→ TASK:
Each line below needs to be duplicated without alteration.

= = = = =

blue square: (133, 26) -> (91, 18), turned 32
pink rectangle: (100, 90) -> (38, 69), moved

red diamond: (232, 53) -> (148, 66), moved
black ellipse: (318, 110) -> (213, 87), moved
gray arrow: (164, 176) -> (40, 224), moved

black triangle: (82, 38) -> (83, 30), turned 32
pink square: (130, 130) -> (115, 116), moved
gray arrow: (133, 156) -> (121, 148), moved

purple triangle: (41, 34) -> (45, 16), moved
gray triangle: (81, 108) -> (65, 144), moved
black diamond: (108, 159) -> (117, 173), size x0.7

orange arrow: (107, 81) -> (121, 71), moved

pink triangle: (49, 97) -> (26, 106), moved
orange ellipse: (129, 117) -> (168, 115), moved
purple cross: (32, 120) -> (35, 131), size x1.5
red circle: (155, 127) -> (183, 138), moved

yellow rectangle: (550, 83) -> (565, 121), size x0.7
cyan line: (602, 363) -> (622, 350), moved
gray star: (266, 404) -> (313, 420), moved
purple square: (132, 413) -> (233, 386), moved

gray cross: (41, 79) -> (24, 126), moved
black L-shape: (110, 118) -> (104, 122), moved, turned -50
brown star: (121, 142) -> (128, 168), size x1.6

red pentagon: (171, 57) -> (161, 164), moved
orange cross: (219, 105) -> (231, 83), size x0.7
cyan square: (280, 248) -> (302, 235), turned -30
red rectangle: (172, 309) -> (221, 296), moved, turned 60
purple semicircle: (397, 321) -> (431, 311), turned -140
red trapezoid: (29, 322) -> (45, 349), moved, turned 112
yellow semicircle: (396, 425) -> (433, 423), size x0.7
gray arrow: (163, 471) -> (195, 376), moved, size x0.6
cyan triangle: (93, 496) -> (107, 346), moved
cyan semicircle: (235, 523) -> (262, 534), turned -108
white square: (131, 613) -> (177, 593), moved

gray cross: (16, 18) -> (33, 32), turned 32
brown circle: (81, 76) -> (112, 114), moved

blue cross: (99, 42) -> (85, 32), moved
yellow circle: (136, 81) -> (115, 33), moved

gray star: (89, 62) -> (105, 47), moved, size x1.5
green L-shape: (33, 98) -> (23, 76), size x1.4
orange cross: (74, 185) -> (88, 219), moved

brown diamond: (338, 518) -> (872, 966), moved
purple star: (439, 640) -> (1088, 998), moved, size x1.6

= = = = =

→ EXERCISE RESULT:
blue square: (133, 26) -> (91, 18), turned 32
pink rectangle: (100, 90) -> (38, 69), moved

red diamond: (232, 53) -> (148, 66), moved
black ellipse: (318, 110) -> (213, 87), moved
gray arrow: (164, 176) -> (40, 224), moved

black triangle: (82, 38) -> (83, 30), turned 32
pink square: (130, 130) -> (115, 116), moved
gray arrow: (133, 156) -> (121, 148), moved

purple triangle: (41, 34) -> (45, 16), moved
gray triangle: (81, 108) -> (65, 144), moved
black diamond: (108, 159) -> (117, 173), size x0.7

orange arrow: (107, 81) -> (121, 71), moved

pink triangle: (49, 97) -> (26, 106), moved
orange ellipse: (129, 117) -> (168, 115), moved
purple cross: (32, 120) -> (35, 131), size x1.5
red circle: (155, 127) -> (183, 138), moved

yellow rectangle: (550, 83) -> (565, 121), size x0.7
cyan line: (602, 363) -> (622, 350), moved
gray star: (266, 404) -> (313, 420), moved
purple square: (132, 413) -> (233, 386), moved

gray cross: (41, 79) -> (24, 126), moved
black L-shape: (110, 118) -> (104, 122), moved, turned -50
brown star: (121, 142) -> (128, 168), size x1.6

red pentagon: (171, 57) -> (161, 164), moved
orange cross: (219, 105) -> (231, 83), size x0.7
cyan square: (280, 248) -> (302, 235), turned -30
red rectangle: (172, 309) -> (221, 296), moved, turned 60
purple semicircle: (397, 321) -> (431, 311), turned -140
red trapezoid: (29, 322) -> (45, 349), moved, turned 112
yellow semicircle: (396, 425) -> (433, 423), size x0.7
gray arrow: (163, 471) -> (195, 376), moved, size x0.6
cyan triangle: (93, 496) -> (107, 346), moved
cyan semicircle: (235, 523) -> (262, 534), turned -108
white square: (131, 613) -> (177, 593), moved

gray cross: (16, 18) -> (33, 32), turned 32
brown circle: (81, 76) -> (112, 114), moved

blue cross: (99, 42) -> (85, 32), moved
yellow circle: (136, 81) -> (115, 33), moved

gray star: (89, 62) -> (105, 47), moved, size x1.5
green L-shape: (33, 98) -> (23, 76), size x1.4
orange cross: (74, 185) -> (88, 219), moved

brown diamond: (338, 518) -> (872, 966), moved
purple star: (439, 640) -> (1088, 998), moved, size x1.6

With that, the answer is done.